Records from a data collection

►

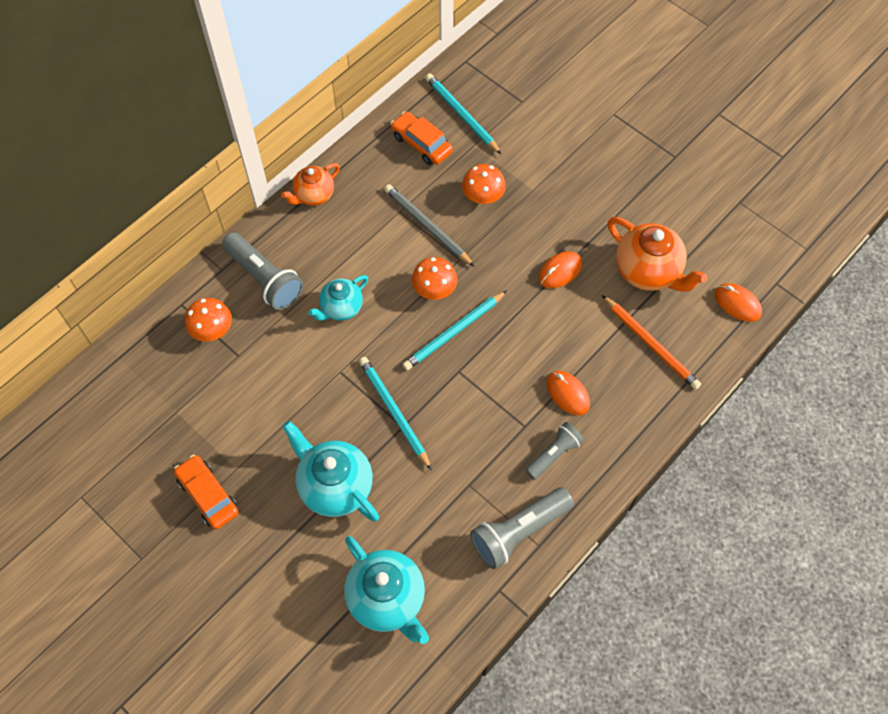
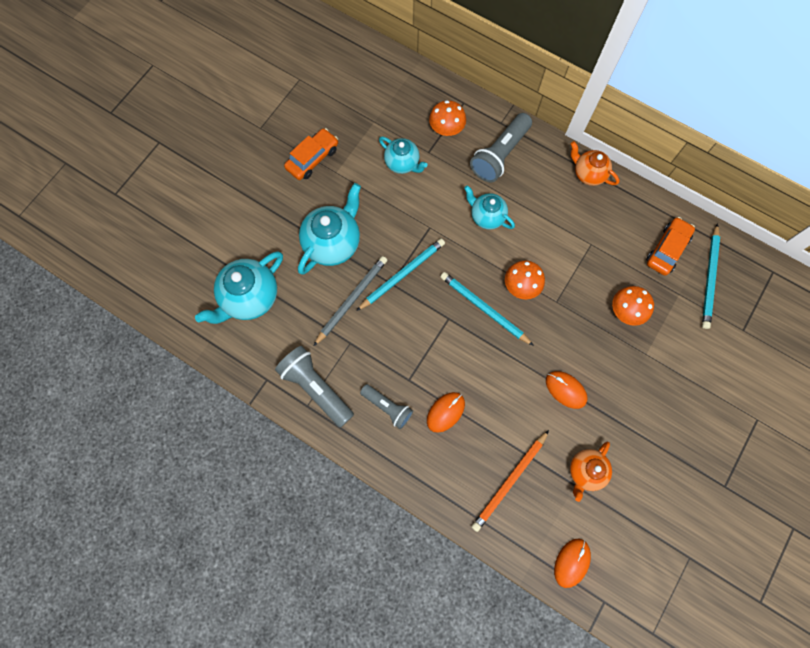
camera: 80 degrees right, 10 degrees up
(246, 388) = (402, 163): none -> turquoise teapot
(427, 226) = (582, 269): grey pencil -> grey pencil (351, 300)
(461, 115) = (709, 278): turquoise pencil -> turquoise pencil turned 150 degrees clockwise
(648, 271) = (585, 471): orange teapot -> orange teapot, size x0.62

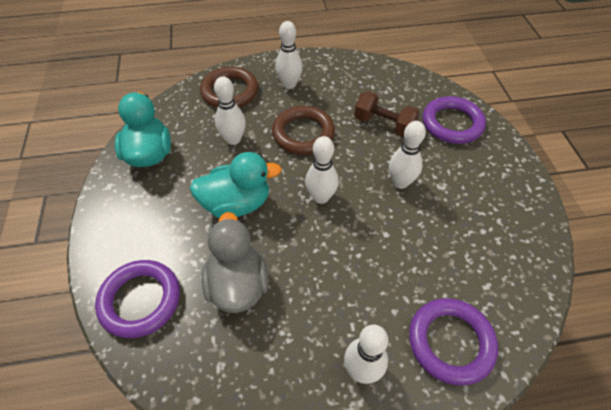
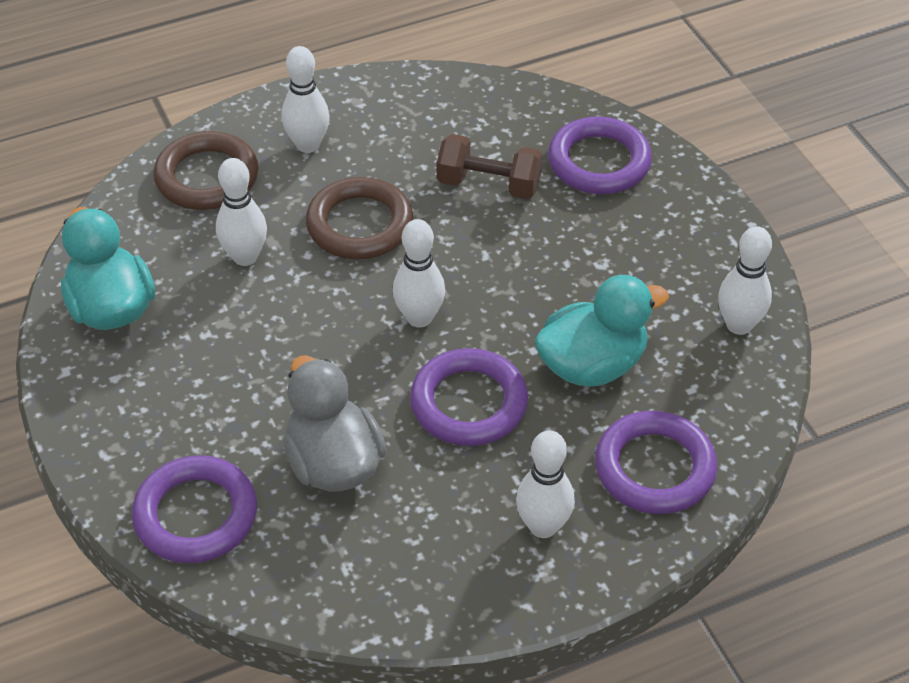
camera: 15 degrees left, 5 degrees down
(236, 204) = (289, 354): turquoise duck -> turquoise duck (592, 365)
(335, 262) = (469, 403): none -> purple ring
(400, 182) = (537, 271): white bowling pin -> white bowling pin (739, 325)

◄

## The problem
Write out, exactly and with nothing added, every line from the one that holds "(648, 271) = (585, 471): orange" to the end of the entries above; pictures stay out.

## Solution below
(648, 271) = (585, 471): orange teapot -> orange teapot, size x0.62

camera: 15 degrees left, 5 degrees down
(236, 204) = (289, 354): turquoise duck -> turquoise duck (592, 365)
(335, 262) = (469, 403): none -> purple ring
(400, 182) = (537, 271): white bowling pin -> white bowling pin (739, 325)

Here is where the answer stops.